[Coordinate-based change listings]

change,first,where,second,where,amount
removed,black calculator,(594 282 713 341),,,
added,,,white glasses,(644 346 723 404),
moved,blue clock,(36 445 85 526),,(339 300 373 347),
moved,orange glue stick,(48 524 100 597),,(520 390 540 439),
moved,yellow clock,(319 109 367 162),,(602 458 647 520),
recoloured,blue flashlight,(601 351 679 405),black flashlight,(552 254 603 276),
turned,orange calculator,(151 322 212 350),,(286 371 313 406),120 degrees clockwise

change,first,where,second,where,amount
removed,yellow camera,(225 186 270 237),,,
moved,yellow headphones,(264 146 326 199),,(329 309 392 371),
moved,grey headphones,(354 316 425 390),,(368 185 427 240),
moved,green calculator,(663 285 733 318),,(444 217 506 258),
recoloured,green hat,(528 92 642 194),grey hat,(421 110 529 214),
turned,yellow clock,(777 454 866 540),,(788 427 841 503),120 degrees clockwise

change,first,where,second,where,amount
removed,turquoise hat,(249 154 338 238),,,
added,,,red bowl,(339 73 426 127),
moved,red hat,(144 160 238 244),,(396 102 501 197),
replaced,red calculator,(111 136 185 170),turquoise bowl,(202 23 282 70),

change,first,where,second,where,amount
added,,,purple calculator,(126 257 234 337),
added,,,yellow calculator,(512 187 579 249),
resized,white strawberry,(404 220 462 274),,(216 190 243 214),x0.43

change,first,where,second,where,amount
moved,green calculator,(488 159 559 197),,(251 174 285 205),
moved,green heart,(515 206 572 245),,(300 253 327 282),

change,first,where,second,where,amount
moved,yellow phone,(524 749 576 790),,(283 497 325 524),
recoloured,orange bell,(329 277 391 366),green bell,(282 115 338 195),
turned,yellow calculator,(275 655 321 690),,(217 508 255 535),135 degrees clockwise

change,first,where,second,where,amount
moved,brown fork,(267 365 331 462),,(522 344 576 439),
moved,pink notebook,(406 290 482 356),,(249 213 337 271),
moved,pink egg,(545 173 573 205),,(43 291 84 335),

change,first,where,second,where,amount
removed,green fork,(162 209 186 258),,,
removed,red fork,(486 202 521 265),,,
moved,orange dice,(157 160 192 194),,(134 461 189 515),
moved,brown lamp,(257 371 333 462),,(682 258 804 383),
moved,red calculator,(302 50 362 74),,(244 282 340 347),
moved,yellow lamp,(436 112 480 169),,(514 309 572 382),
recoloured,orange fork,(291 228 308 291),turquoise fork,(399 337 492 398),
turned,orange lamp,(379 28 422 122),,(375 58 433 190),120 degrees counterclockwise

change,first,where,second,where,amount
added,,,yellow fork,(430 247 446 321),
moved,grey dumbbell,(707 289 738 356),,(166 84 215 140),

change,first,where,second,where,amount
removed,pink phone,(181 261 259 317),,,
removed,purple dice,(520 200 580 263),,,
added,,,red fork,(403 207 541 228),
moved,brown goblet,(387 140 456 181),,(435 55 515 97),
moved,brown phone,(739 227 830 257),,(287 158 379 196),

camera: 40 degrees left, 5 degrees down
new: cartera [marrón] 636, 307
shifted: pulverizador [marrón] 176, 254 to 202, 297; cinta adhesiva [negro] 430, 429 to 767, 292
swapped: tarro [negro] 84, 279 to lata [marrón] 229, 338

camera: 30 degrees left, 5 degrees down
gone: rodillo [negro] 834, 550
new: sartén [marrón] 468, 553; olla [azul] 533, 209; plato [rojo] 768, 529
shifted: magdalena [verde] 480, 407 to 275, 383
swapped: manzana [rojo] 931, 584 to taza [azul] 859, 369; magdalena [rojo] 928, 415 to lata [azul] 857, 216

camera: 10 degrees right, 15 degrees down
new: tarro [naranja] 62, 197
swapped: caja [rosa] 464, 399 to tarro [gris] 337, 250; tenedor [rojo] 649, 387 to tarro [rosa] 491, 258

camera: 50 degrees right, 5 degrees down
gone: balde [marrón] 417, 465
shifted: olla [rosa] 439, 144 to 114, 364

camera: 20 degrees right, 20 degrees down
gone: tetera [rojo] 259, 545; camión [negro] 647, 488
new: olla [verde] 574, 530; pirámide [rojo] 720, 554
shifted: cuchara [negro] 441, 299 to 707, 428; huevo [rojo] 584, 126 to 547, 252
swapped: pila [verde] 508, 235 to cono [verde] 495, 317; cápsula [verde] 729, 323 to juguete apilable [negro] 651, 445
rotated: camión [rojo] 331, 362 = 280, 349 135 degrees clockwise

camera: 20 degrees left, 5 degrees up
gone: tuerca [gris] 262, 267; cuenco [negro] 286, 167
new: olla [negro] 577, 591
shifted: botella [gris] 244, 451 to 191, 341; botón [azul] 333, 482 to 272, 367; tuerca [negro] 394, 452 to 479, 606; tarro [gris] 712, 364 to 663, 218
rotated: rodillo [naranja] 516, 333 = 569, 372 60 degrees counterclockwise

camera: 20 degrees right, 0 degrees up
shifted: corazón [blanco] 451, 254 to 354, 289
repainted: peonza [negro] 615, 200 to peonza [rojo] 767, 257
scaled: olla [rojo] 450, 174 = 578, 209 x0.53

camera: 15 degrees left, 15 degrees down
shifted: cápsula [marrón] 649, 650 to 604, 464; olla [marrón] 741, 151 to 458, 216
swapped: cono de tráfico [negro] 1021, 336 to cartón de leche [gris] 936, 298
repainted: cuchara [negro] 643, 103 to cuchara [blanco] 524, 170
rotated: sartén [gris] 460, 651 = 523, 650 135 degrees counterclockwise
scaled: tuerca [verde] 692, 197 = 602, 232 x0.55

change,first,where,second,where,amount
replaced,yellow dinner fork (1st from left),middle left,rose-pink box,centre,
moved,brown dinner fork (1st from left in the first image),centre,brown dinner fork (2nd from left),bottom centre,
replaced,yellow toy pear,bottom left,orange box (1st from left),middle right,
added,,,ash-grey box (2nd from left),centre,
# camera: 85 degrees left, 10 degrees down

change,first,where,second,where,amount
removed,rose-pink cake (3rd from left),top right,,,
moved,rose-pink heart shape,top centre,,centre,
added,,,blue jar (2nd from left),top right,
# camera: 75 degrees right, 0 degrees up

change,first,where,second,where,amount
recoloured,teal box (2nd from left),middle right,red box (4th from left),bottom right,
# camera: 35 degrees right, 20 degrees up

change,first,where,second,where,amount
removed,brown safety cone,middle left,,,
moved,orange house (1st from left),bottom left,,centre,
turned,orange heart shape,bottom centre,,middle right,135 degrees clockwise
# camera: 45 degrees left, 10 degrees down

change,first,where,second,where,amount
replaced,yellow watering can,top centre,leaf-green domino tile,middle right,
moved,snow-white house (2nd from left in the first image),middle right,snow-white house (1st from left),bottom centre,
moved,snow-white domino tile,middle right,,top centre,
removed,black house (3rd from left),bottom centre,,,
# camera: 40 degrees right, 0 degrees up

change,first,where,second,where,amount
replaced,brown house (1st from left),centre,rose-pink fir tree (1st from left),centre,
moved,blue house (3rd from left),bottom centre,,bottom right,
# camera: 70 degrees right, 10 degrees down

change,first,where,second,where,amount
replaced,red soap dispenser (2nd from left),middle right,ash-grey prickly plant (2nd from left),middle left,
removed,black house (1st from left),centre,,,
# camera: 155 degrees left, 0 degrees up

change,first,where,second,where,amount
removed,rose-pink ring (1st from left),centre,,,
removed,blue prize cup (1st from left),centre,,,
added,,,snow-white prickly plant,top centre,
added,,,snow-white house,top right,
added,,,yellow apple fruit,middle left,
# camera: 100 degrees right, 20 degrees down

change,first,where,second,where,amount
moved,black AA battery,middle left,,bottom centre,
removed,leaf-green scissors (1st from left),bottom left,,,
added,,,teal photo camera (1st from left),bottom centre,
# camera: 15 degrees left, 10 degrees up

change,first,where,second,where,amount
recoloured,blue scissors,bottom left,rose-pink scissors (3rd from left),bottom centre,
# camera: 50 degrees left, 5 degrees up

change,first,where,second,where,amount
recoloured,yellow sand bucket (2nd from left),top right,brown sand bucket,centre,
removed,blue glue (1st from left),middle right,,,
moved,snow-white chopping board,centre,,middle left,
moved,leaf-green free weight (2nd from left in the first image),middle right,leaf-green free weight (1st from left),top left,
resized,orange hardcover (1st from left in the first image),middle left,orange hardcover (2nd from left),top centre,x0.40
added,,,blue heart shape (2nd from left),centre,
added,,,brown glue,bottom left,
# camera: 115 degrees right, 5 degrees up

TASK STATEMENT -> Please print the records above exactly from their first line. End with the line containing "recoloured,blue flashlight,(601 351", and include it.

OUTPUT FOR THIS EXERCISE ->
change,first,where,second,where,amount
removed,black calculator,(594 282 713 341),,,
added,,,white glasses,(644 346 723 404),
moved,blue clock,(36 445 85 526),,(339 300 373 347),
moved,orange glue stick,(48 524 100 597),,(520 390 540 439),
moved,yellow clock,(319 109 367 162),,(602 458 647 520),
recoloured,blue flashlight,(601 351 679 405),black flashlight,(552 254 603 276),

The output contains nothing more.